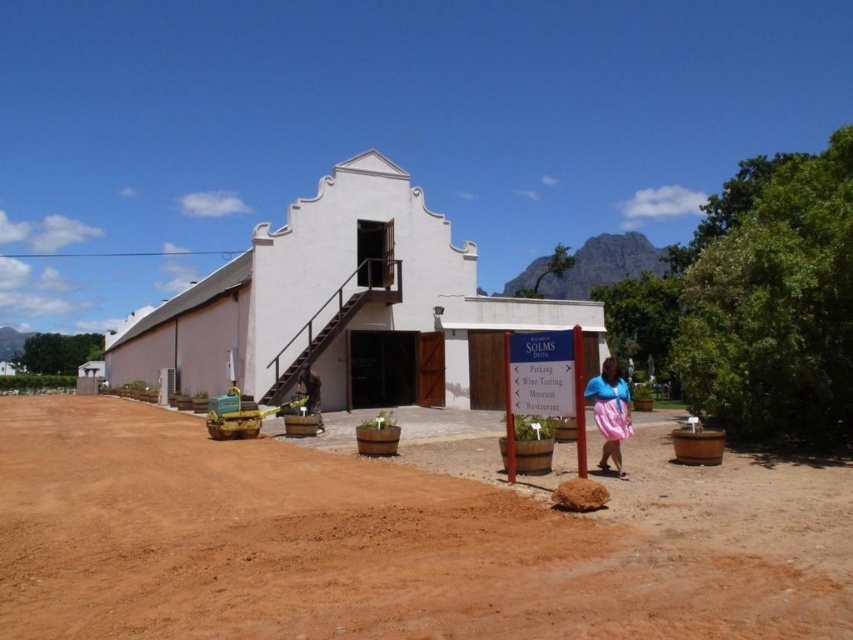
You are standing in front of the white matte building at center and the yellow fabric bag at center. Which object is closer to you?

The yellow fabric bag at center is closer to you because the white matte building at center is further away.

You are standing at the signpost in the foreground and want to go to the white matte building at center and the yellow fabric bag at center. Which one is closer to you?

The yellow fabric bag at center is closer to you because the white matte building at center is to the left of it, meaning the building is further away.

You are standing in front of the white building with a gabled roof and want to walk from the signpost to the entrance. Which of the two points, point (624,387) or point (312,404), is closer to you as you approach the entrance?

Point (624,387) is closer to the viewer than point (312,404), so it is the closer point as you approach the entrance.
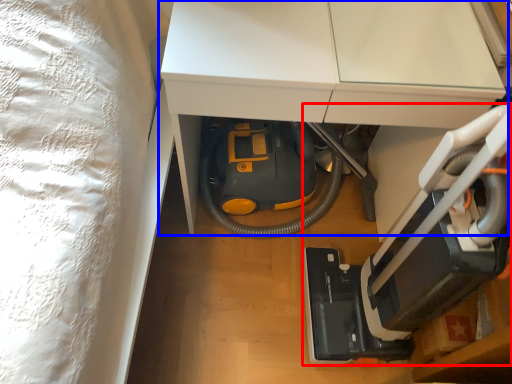
Question: Which object appears farthest to the camera in this image, equipment (highlighted by a red box) or furniture (highlighted by a blue box)?

Choices:
 (A) equipment
 (B) furniture

Answer: (B)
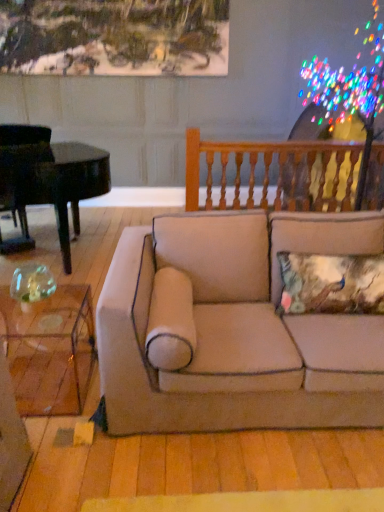
Question: Considering the positions of point (135, 261) and point (36, 309), is point (135, 261) closer or farther from the camera than point (36, 309)?

Choices:
 (A) closer
 (B) farther

Answer: (A)

Question: Based on their positions, is beige fabric couch at center located to the left or right of transparent glass coffee table at lower left?

Choices:
 (A) right
 (B) left

Answer: (A)

Question: Based on their relative distances, which object is farther from the wooden balusters at upper right?

Choices:
 (A) black polished piano at left
 (B) transparent glass coffee table at lower left
 (C) textured floral pillow at center
 (D) beige fabric couch at center

Answer: (B)

Question: Which of these objects is positioned farthest from the wooden balusters at upper right?

Choices:
 (A) beige fabric couch at center
 (B) black polished piano at left
 (C) textured floral pillow at center
 (D) transparent glass coffee table at lower left

Answer: (D)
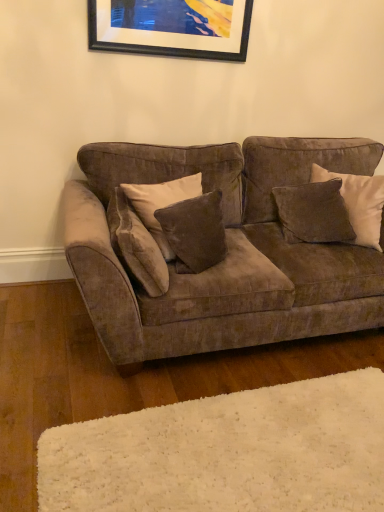
At what (x,y) coordinates should I click in order to perform the action: click on empty space that is ontop of white shag rug at lower center (from a real-world perspective). Please return your answer as a coordinate pair (x, y). Image resolution: width=384 pixels, height=512 pixels. Looking at the image, I should click on (256, 443).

◆ **THE EXERCISE**
Could you rewrite the data above, replacing "wooden balusters" with "wooden railings" wherever it appears and keeping everything else the same? Leave the pictures out of your answer.

◆ **RESULT OF THIS EXERCISE**
You are standing in front of the white matte building at center and the yellow fabric bag at center. Which object is closer to you?

The yellow fabric bag at center is closer to you because the white matte building at center is further away.

You are standing at the signpost in the foreground and want to go to the white matte building at center and the yellow fabric bag at center. Which one is closer to you?

The yellow fabric bag at center is closer to you because the white matte building at center is to the left of it, meaning the building is further away.

You are standing in front of the white building with a gabled roof and want to walk from the signpost to the entrance. Which of the two points, point (624,387) or point (312,404), is closer to you as you approach the entrance?

Point (624,387) is closer to the viewer than point (312,404), so it is the closer point as you approach the entrance.
Question: Which object appears farthest to the camera in this image, equipment (highlighted by a red box) or furniture (highlighted by a blue box)?

Choices:
 (A) equipment
 (B) furniture

Answer: (B)
Question: Considering the positions of point (135, 261) and point (36, 309), is point (135, 261) closer or farther from the camera than point (36, 309)?

Choices:
 (A) closer
 (B) farther

Answer: (A)

Question: Based on their positions, is beige fabric couch at center located to the left or right of transparent glass coffee table at lower left?

Choices:
 (A) right
 (B) left

Answer: (A)

Question: Based on their relative distances, which object is farther from the wooden railings at upper right?

Choices:
 (A) black polished piano at left
 (B) transparent glass coffee table at lower left
 (C) textured floral pillow at center
 (D) beige fabric couch at center

Answer: (B)

Question: Which of these objects is positioned farthest from the wooden railings at upper right?

Choices:
 (A) beige fabric couch at center
 (B) black polished piano at left
 (C) textured floral pillow at center
 (D) transparent glass coffee table at lower left

Answer: (D)
At what (x,y) coordinates should I click in order to perform the action: click on empty space that is ontop of white shag rug at lower center (from a real-world perspective). Please return your answer as a coordinate pair (x, y). Image resolution: width=384 pixels, height=512 pixels. Looking at the image, I should click on (256, 443).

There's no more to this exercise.